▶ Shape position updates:
------------
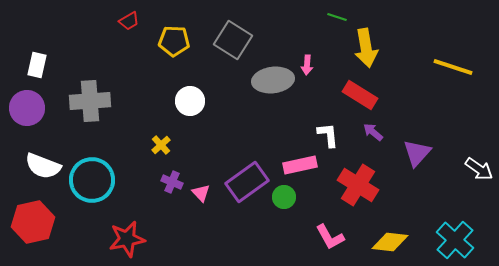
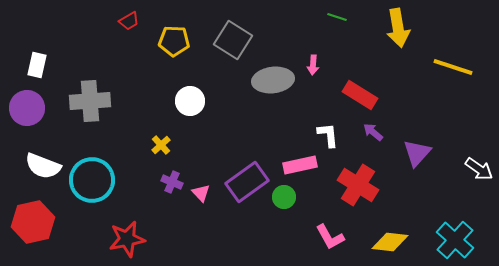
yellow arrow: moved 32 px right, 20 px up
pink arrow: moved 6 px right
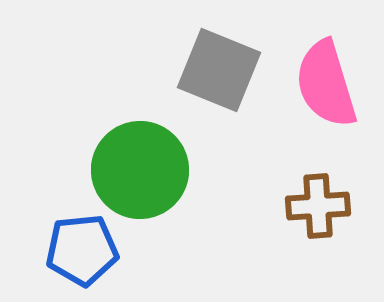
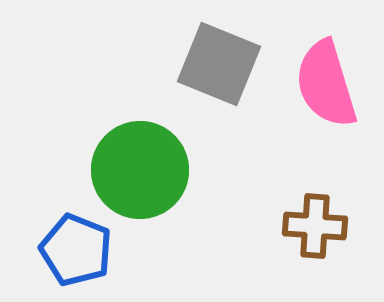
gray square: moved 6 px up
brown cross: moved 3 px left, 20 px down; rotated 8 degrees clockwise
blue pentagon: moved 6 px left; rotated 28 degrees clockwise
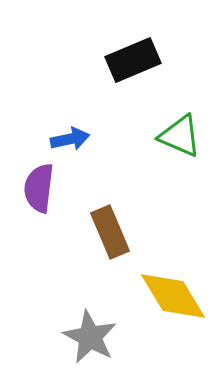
------------
▶ Instructions to follow: The data above must be written out again word for word, without its pictures.

▶ Response area:
yellow arrow: moved 32 px right, 20 px up
pink arrow: moved 6 px right
gray square: moved 6 px up
brown cross: moved 3 px left, 20 px down; rotated 8 degrees clockwise
blue pentagon: moved 6 px left; rotated 28 degrees clockwise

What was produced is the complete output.